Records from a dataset
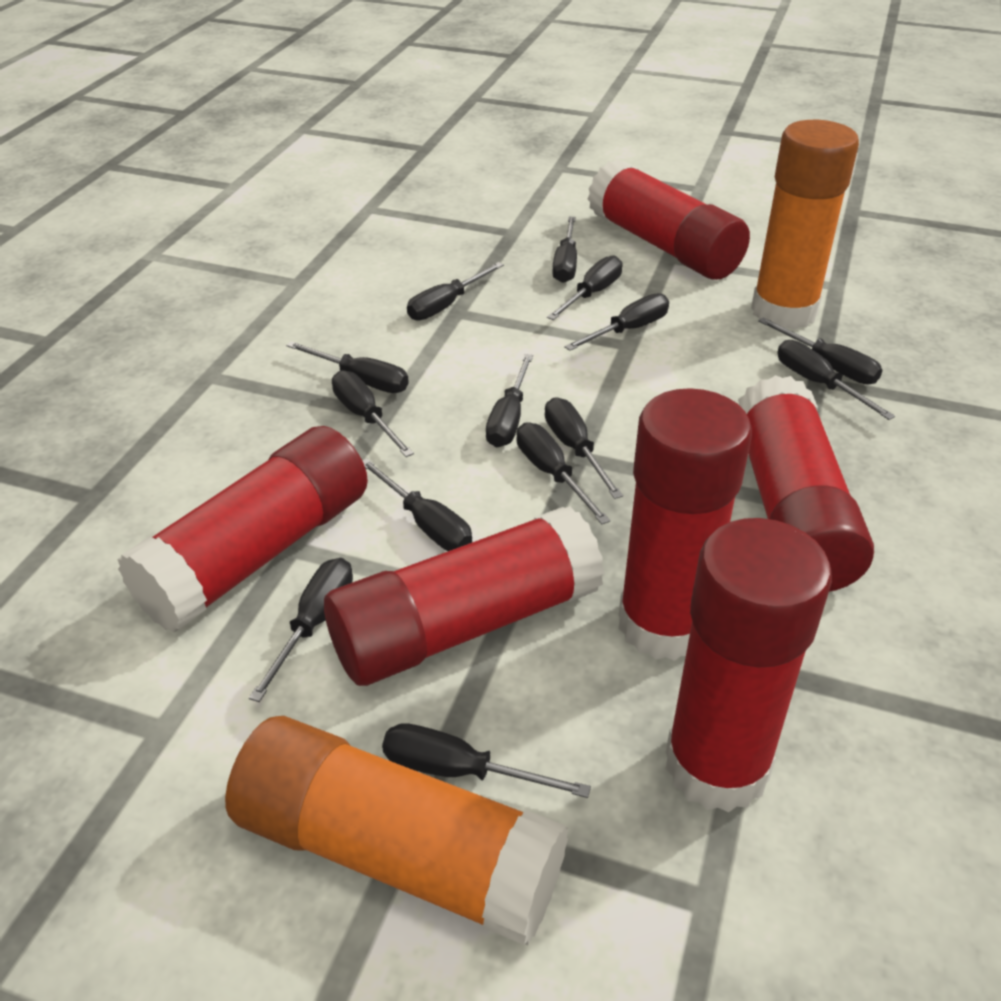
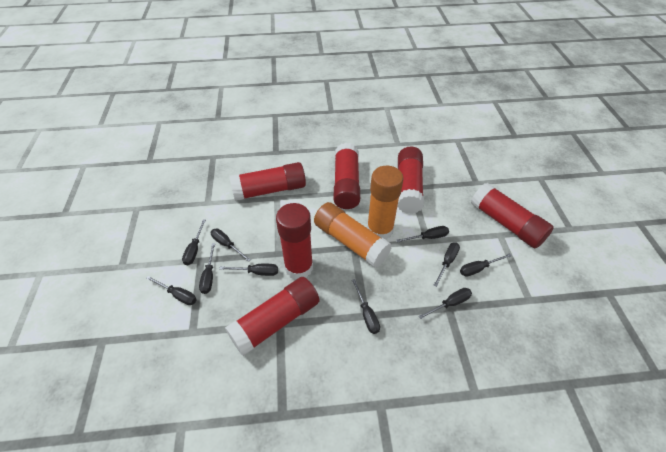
black screwdriver: 14 -> 10

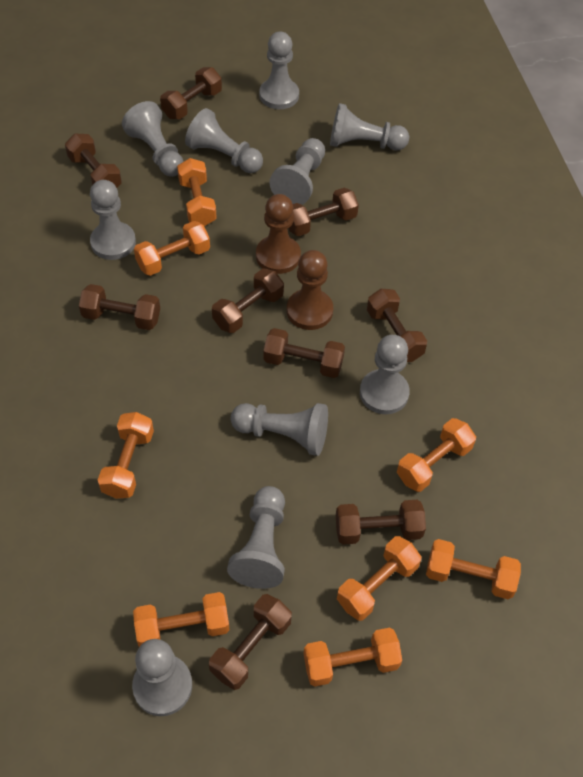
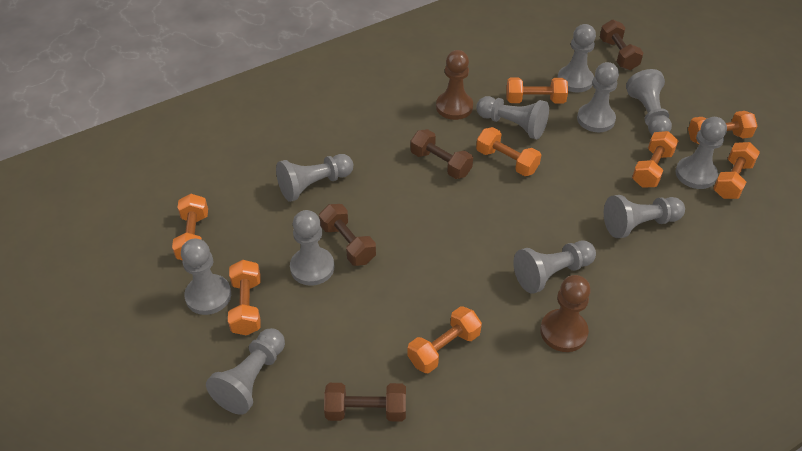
brown dumbbell: 9 -> 4
grey pawn: 10 -> 11

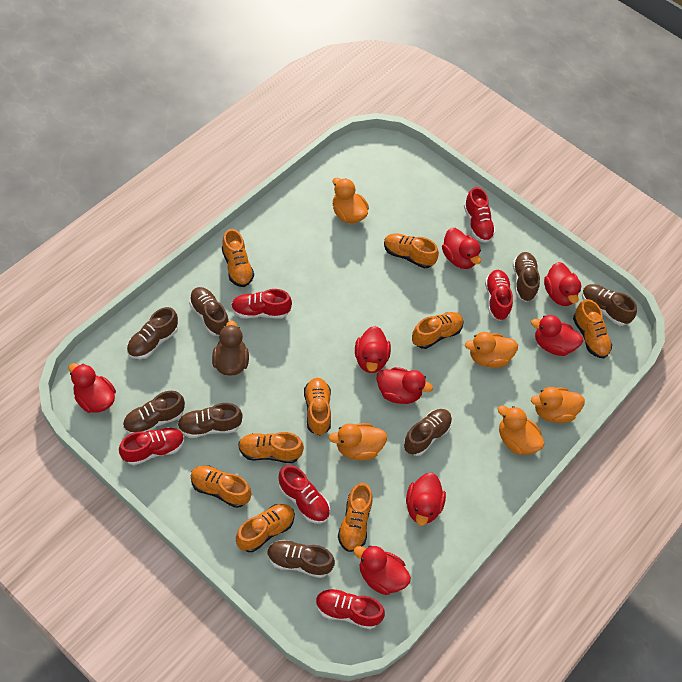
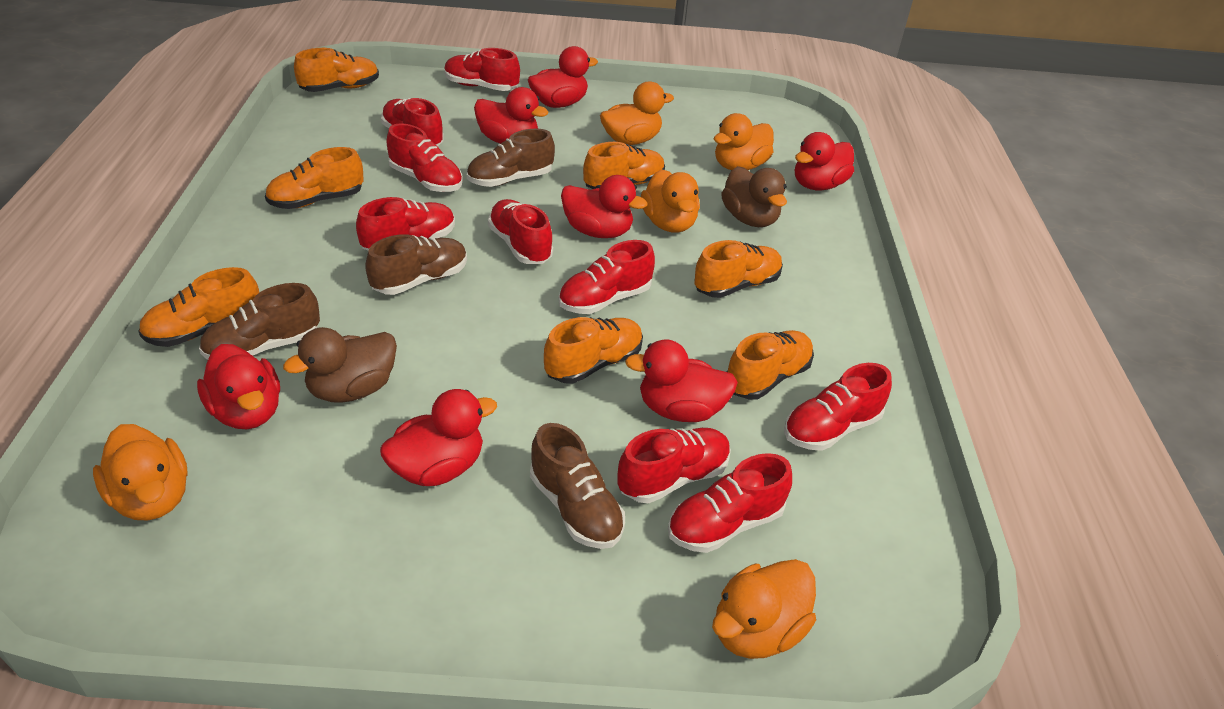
brown duck: 1 -> 2
brown shoe: 8 -> 4
orange shoe: 9 -> 7
red duck: 8 -> 7
red shoe: 6 -> 9

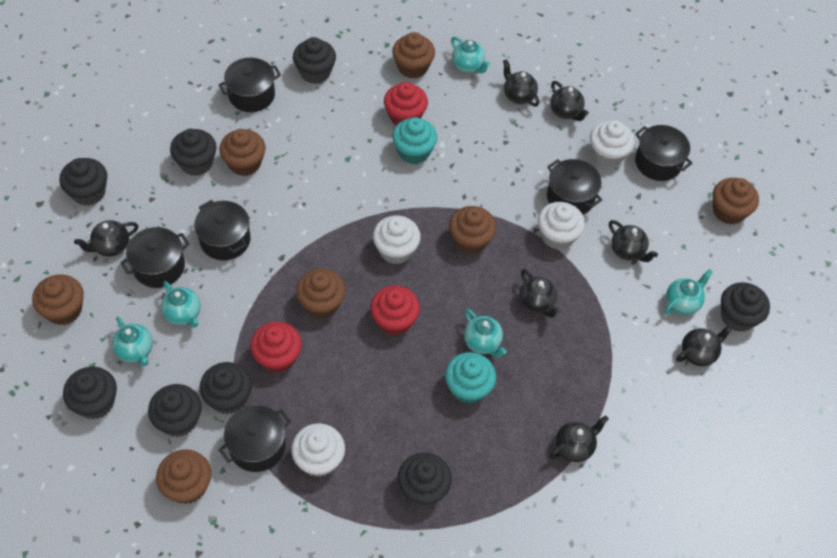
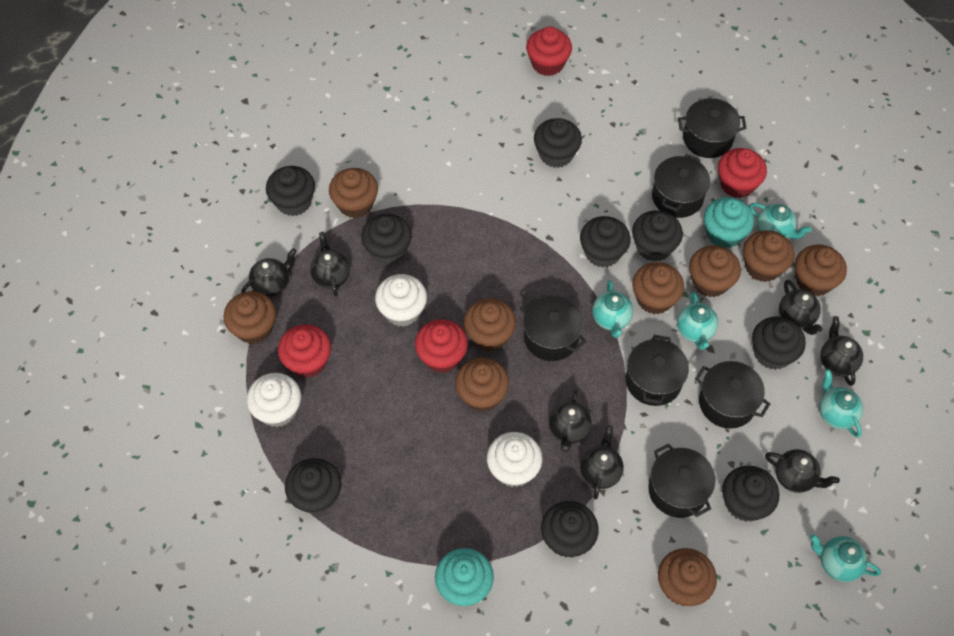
black cupcake: 8 -> 9
brown cupcake: 7 -> 9
red cupcake: 3 -> 4
white cupcake: 4 -> 3

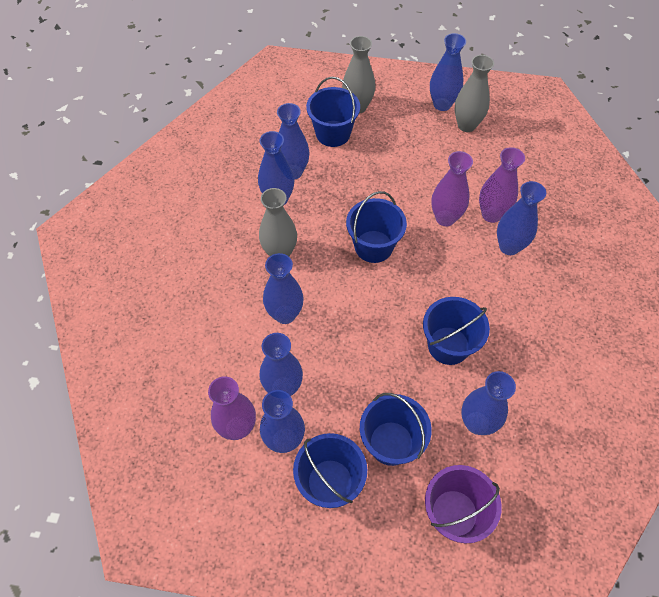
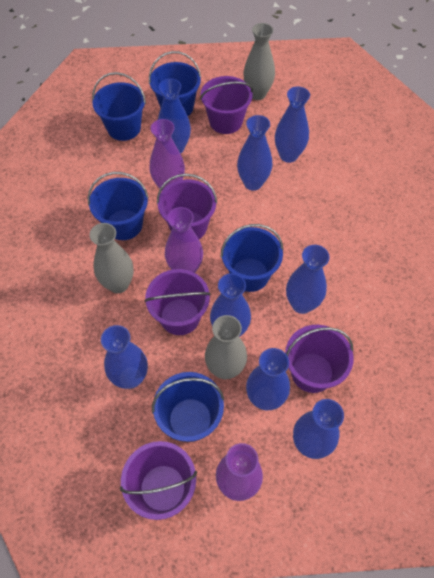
purple bucket: 1 -> 5

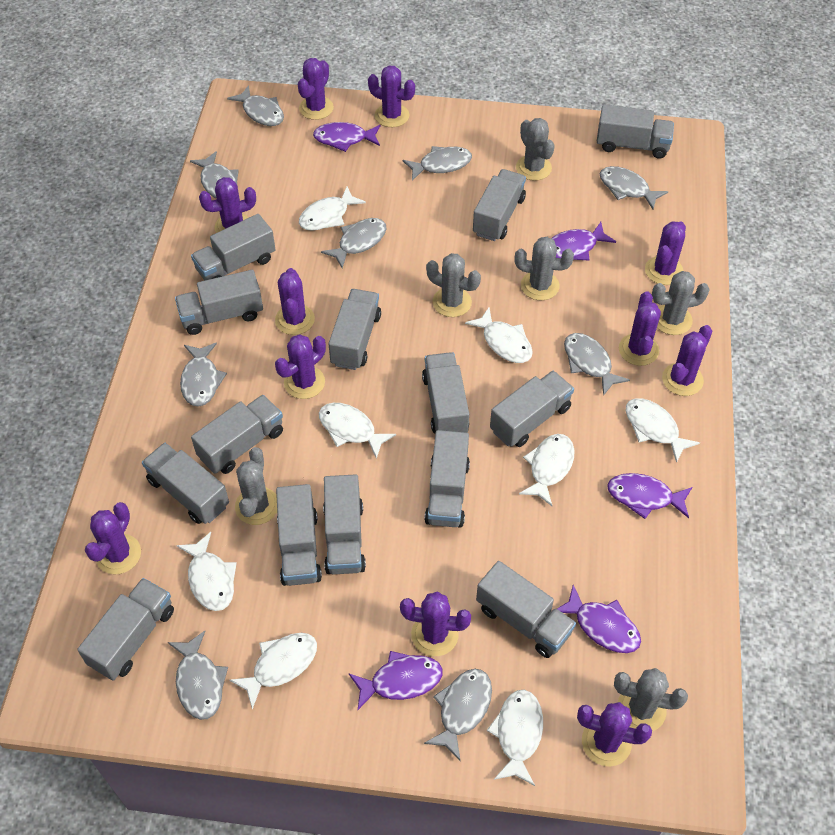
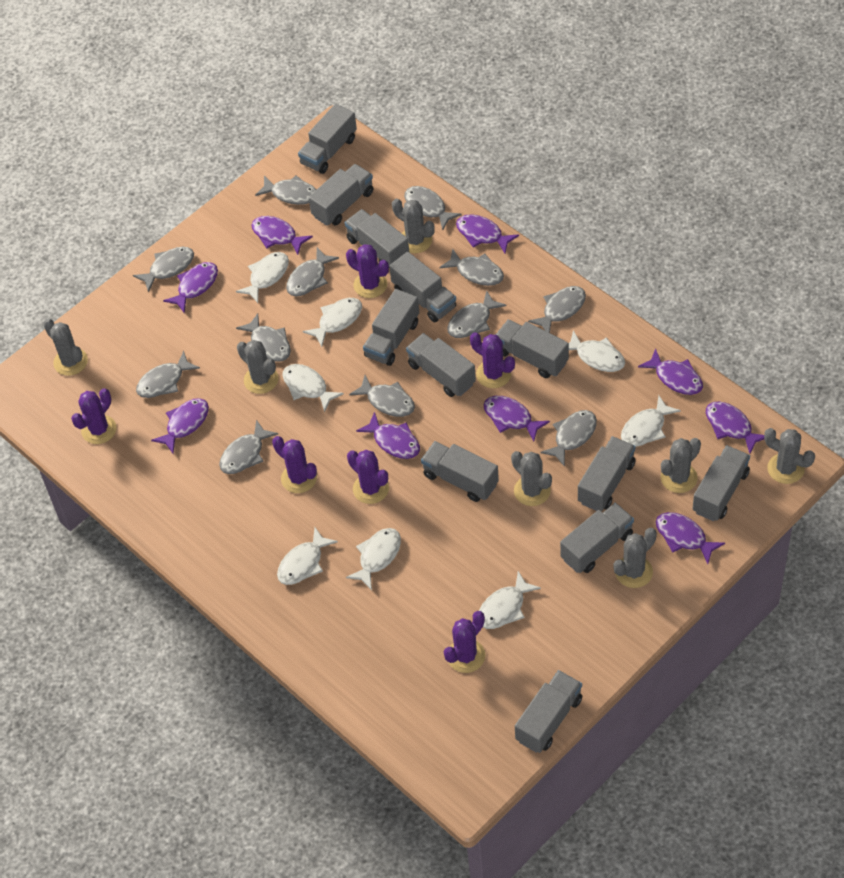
grey cactus: 6 -> 7
grey fish: 9 -> 12
grey truck: 14 -> 12
purple cactus: 11 -> 6
purple fish: 5 -> 9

## REQUIREMENT:
Each line above that contains the word "cupcake" should be copied.

## ANSWER:
black cupcake: 8 -> 9
brown cupcake: 7 -> 9
red cupcake: 3 -> 4
white cupcake: 4 -> 3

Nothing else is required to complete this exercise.